§ **INPUT FOR THIS TASK**
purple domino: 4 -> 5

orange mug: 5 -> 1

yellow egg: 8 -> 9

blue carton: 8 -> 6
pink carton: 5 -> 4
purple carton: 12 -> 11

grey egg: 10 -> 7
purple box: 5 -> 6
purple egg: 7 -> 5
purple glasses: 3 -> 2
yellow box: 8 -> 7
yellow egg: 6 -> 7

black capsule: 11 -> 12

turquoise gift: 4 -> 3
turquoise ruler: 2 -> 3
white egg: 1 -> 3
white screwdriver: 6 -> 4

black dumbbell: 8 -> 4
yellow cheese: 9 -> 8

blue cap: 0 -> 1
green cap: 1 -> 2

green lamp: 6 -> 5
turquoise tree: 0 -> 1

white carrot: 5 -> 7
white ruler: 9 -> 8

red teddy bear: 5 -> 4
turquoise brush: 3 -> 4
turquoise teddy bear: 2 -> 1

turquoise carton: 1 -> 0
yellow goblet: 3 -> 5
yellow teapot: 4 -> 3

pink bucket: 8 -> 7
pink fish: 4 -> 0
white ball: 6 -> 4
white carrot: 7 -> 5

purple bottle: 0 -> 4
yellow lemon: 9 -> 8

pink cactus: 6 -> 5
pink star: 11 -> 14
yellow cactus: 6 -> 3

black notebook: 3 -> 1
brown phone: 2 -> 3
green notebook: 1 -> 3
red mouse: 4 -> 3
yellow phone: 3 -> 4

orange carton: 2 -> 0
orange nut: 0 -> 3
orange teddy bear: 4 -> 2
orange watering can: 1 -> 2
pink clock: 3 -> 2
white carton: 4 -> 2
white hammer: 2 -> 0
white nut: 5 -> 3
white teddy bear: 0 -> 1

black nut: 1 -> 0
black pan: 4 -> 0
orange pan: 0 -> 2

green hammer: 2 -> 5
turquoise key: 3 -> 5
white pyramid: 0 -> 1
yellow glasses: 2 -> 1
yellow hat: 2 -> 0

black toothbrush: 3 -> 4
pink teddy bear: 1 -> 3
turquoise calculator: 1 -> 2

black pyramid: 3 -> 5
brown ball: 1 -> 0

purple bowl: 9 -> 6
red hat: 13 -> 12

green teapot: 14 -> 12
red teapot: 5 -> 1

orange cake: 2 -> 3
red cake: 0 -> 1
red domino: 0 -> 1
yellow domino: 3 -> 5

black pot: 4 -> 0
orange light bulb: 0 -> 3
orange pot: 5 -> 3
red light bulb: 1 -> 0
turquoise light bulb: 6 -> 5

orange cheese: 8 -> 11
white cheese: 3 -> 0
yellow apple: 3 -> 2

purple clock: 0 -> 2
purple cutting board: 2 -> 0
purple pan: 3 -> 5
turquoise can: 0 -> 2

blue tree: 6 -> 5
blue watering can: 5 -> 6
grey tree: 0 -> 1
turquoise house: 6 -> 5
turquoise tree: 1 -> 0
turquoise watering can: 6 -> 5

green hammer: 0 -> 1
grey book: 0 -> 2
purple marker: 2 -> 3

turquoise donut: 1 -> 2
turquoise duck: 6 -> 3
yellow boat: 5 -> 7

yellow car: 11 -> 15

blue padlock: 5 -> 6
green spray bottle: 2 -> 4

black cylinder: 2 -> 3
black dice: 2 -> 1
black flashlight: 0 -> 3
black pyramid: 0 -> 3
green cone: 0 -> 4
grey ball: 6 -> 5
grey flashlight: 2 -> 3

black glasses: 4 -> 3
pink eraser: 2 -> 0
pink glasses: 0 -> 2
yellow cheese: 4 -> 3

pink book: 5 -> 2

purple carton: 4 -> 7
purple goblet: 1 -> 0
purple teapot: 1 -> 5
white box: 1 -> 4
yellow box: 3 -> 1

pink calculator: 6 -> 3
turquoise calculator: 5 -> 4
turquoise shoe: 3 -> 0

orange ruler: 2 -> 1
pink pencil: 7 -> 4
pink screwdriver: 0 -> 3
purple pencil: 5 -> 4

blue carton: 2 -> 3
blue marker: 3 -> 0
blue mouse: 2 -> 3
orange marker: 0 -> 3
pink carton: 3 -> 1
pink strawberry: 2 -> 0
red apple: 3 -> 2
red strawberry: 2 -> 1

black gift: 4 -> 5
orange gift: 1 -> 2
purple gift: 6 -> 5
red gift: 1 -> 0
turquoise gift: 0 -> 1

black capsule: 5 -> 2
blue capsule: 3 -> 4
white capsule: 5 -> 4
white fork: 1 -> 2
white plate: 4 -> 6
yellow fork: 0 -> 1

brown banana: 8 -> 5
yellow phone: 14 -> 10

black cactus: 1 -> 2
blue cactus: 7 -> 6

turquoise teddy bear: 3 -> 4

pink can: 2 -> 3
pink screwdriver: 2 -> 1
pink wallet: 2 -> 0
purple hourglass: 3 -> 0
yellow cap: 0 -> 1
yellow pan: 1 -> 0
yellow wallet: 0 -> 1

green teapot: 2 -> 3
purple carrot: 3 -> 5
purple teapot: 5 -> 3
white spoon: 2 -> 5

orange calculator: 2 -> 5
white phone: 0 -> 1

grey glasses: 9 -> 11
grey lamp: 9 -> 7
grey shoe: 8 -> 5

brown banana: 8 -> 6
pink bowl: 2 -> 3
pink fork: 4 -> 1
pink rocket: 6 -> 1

§ **YOUR TASK**
If a line in the records above has the word "capsule", copy it.

§ **ANSWER TO THE EXERCISE**
black capsule: 11 -> 12
black capsule: 5 -> 2
blue capsule: 3 -> 4
white capsule: 5 -> 4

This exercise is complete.